------ PROVIDED ENTRIES ------

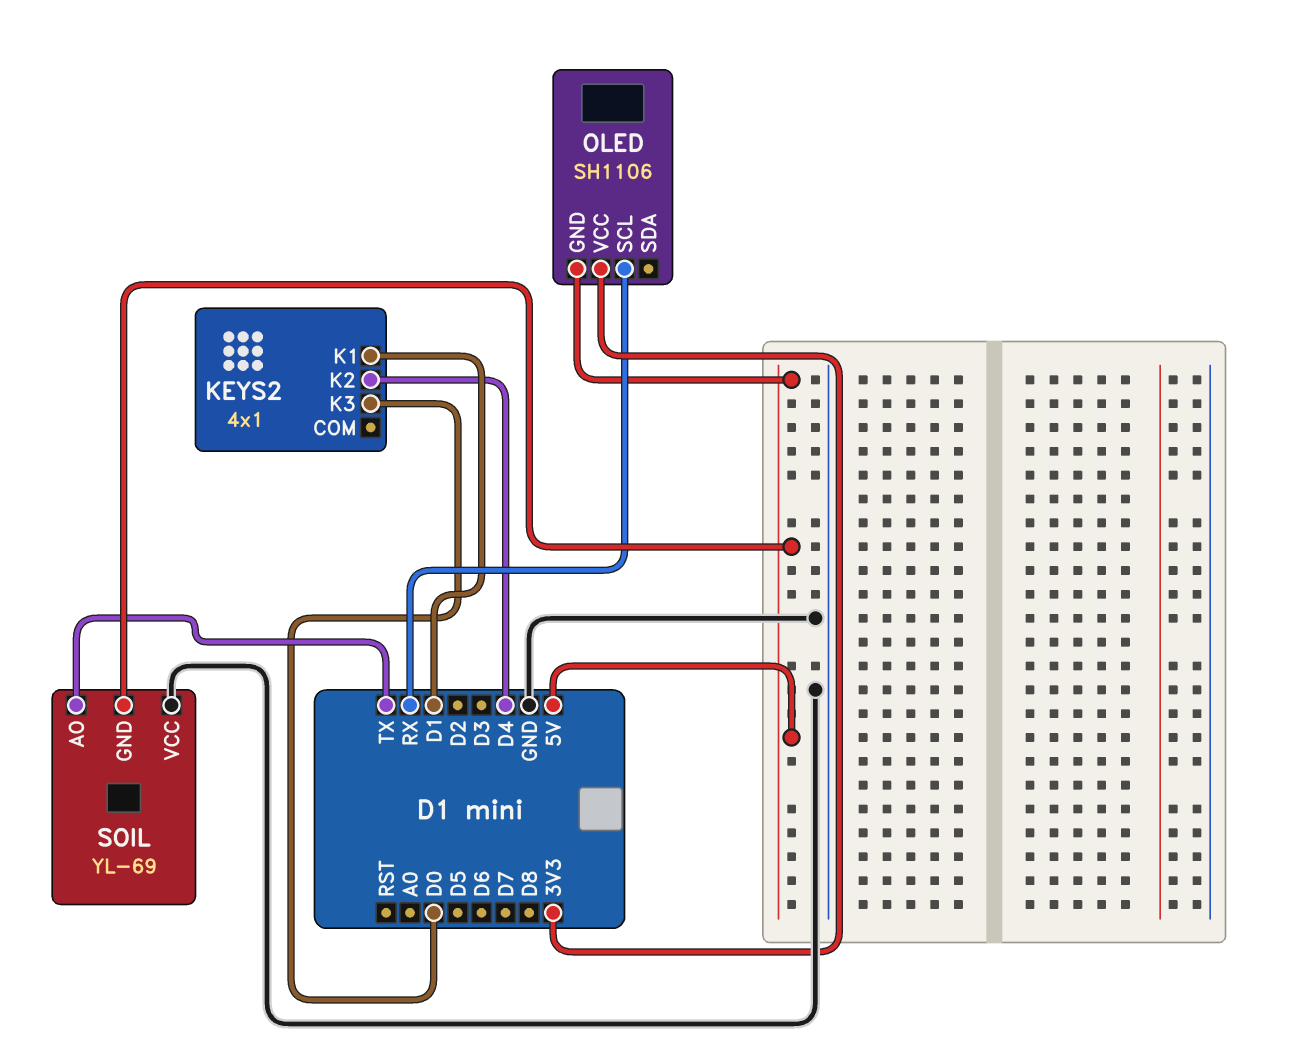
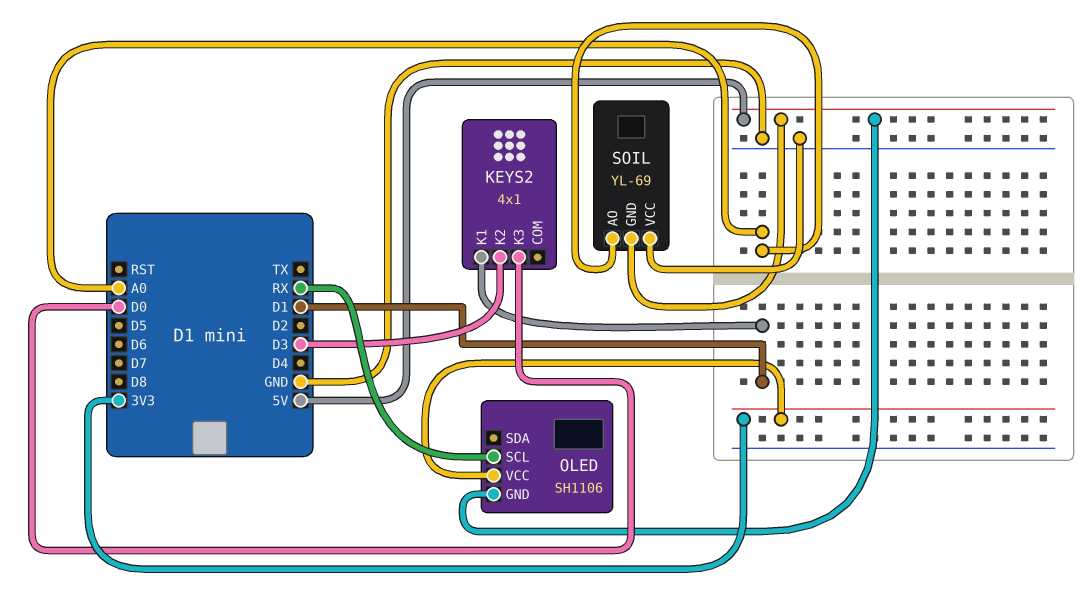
KEYS2 pin K2: D4 -> D3
SOIL pin AO: TX -> A0

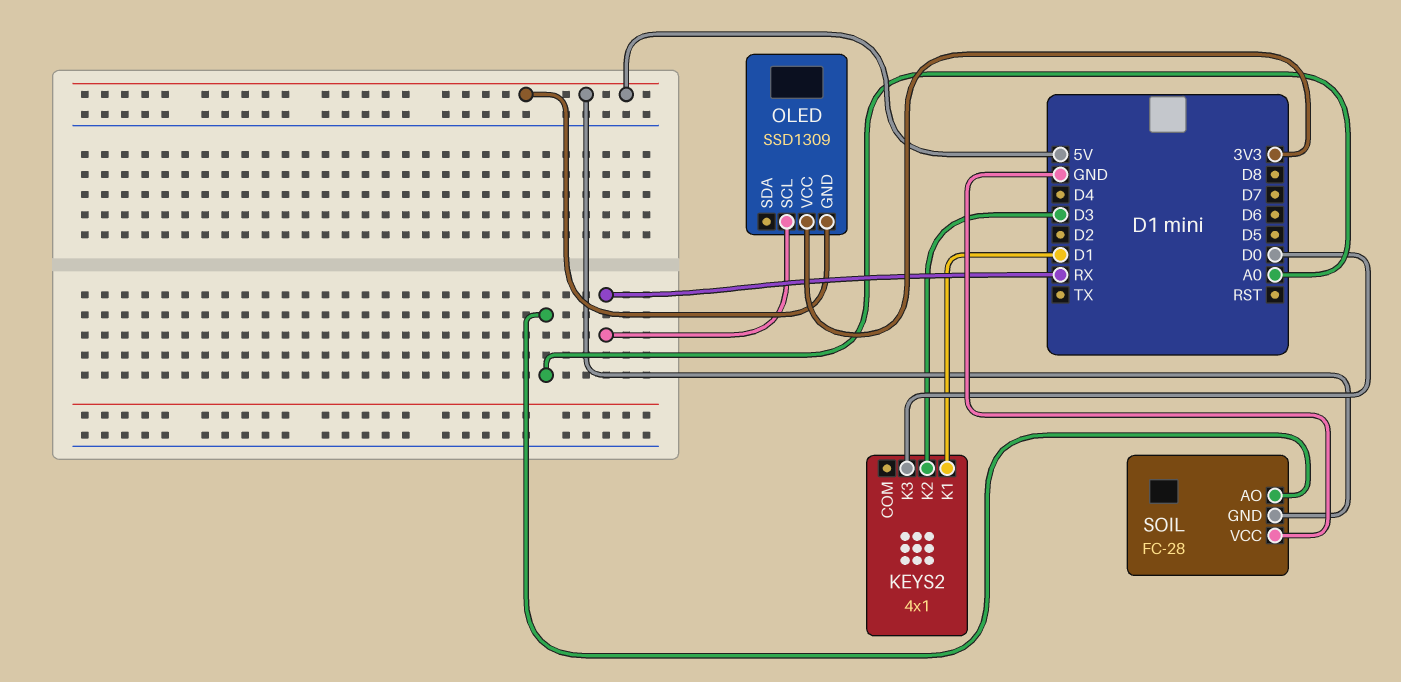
OLED: SH1106 -> SSD1309
SOIL: YL-69 -> FC-28

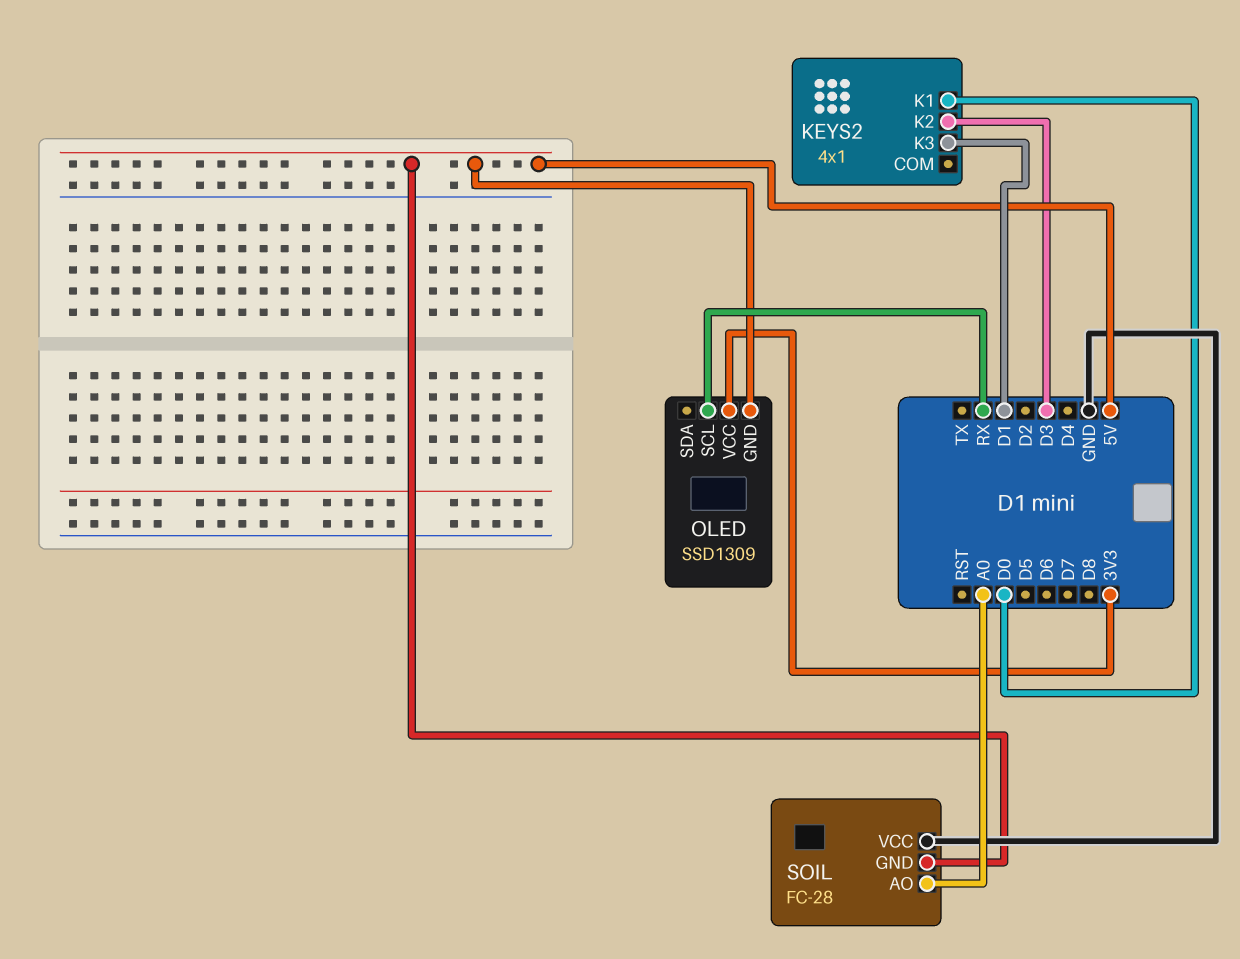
KEYS2 pin K1: D1 -> D0
KEYS2 pin K3: D0 -> D1

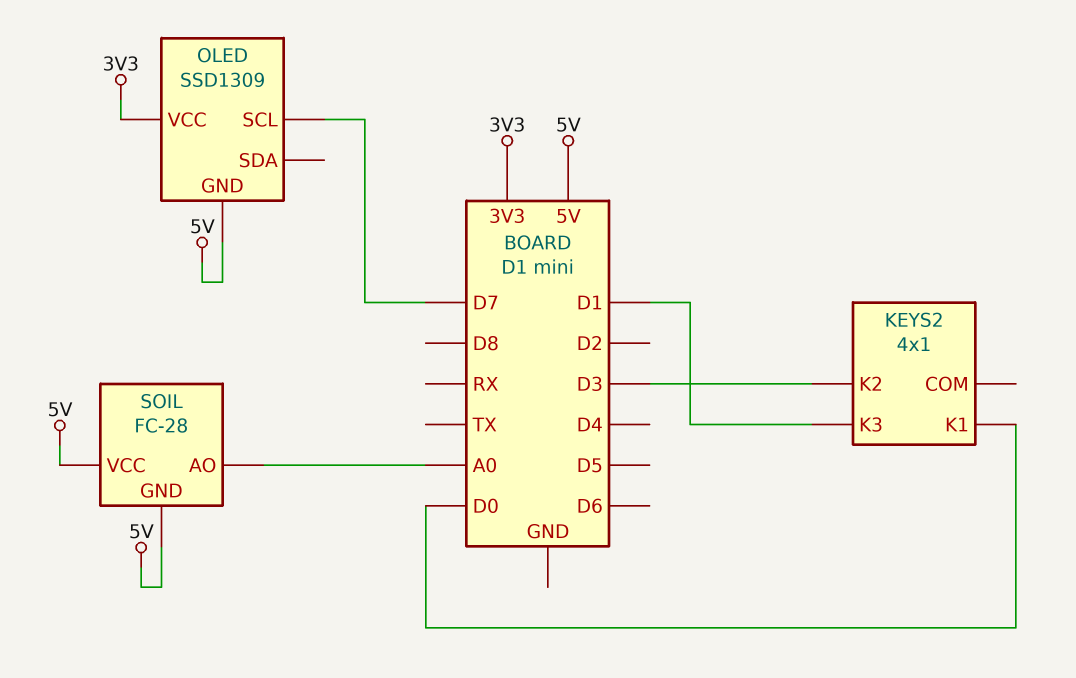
OLED pin SCL: RX -> D7
SOIL pin VCC: GND -> 5V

------

**WHAT TO DO**
Please reproduce the entries from above exactly; images are not part of the copy.

**THE COMPLETED TASK**
KEYS2 pin K2: D4 -> D3
SOIL pin AO: TX -> A0

OLED: SH1106 -> SSD1309
SOIL: YL-69 -> FC-28

KEYS2 pin K1: D1 -> D0
KEYS2 pin K3: D0 -> D1

OLED pin SCL: RX -> D7
SOIL pin VCC: GND -> 5V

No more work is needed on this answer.